Work to complete: Collect all lines containing the word "none" from the data.

Material to process:
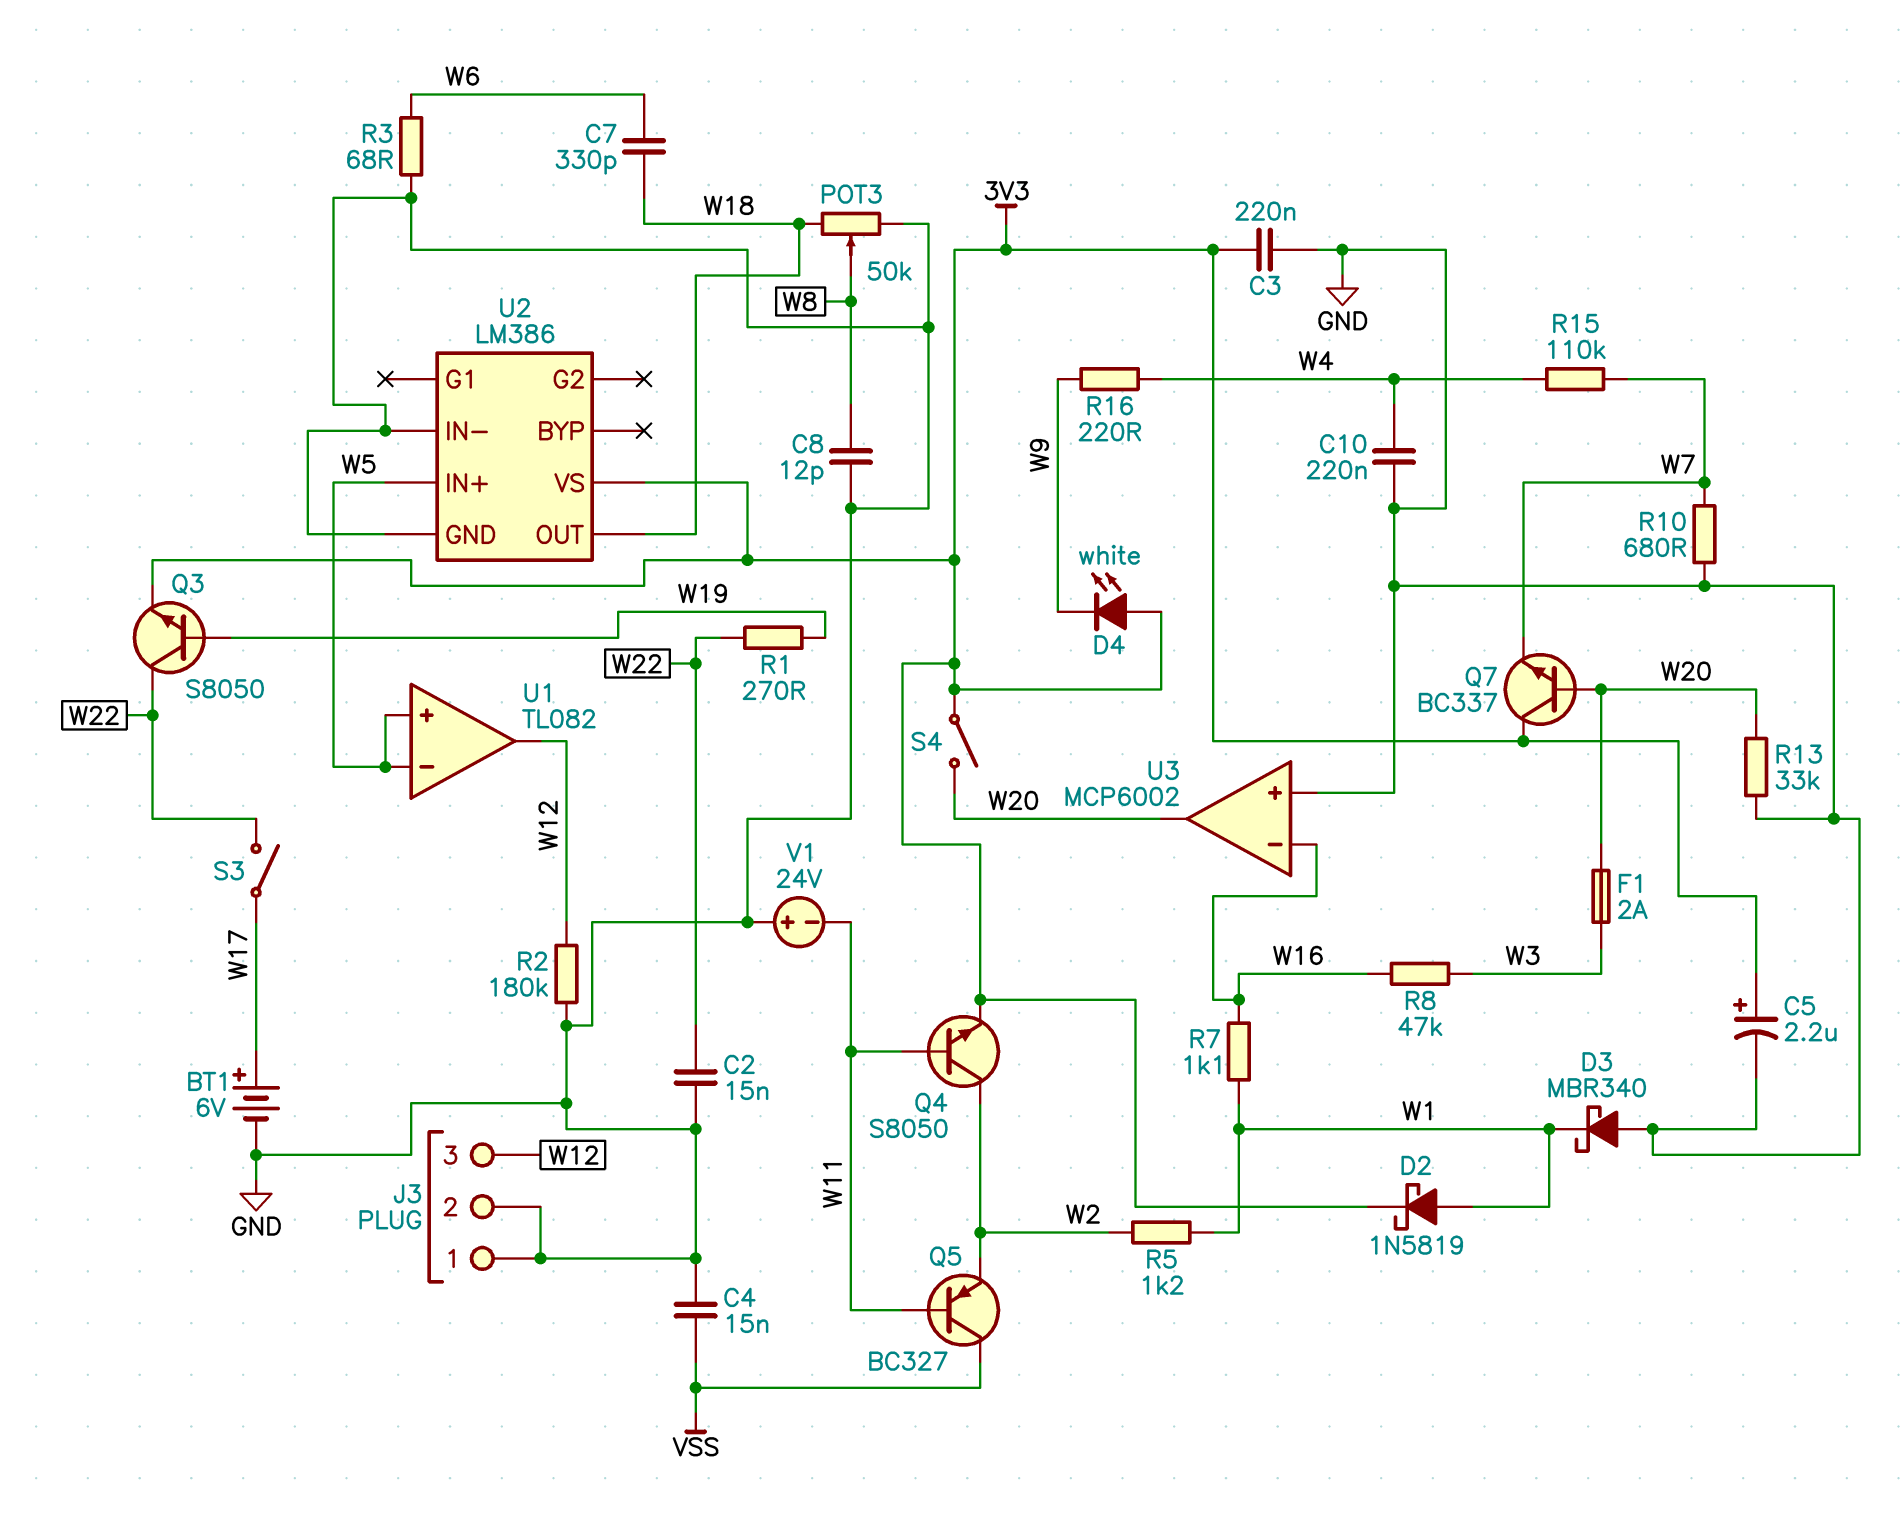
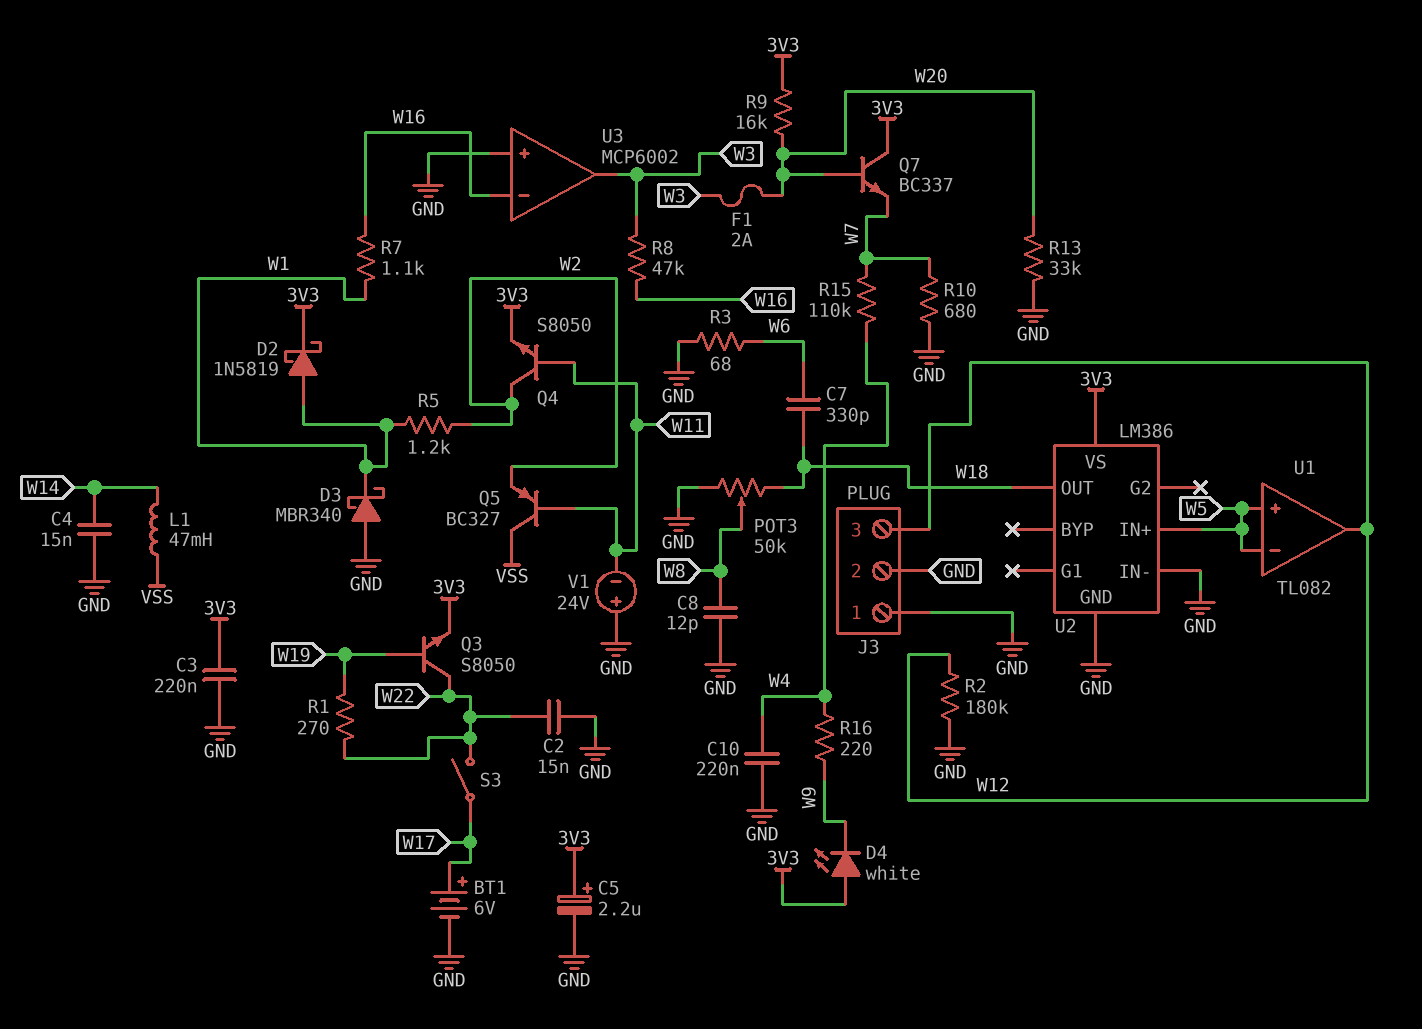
C4: 15nF (GND, VSS) -> 15nF (GND, W14)
L1: none -> 47mH (VSS, W14)
R9: none -> 16k (3V3, W20)
S4: switch (3V3, W20) -> none
U3 pin out: W20 -> W3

Answer section:
L1: none -> 47mH (VSS, W14)
R9: none -> 16k (3V3, W20)
S4: switch (3V3, W20) -> none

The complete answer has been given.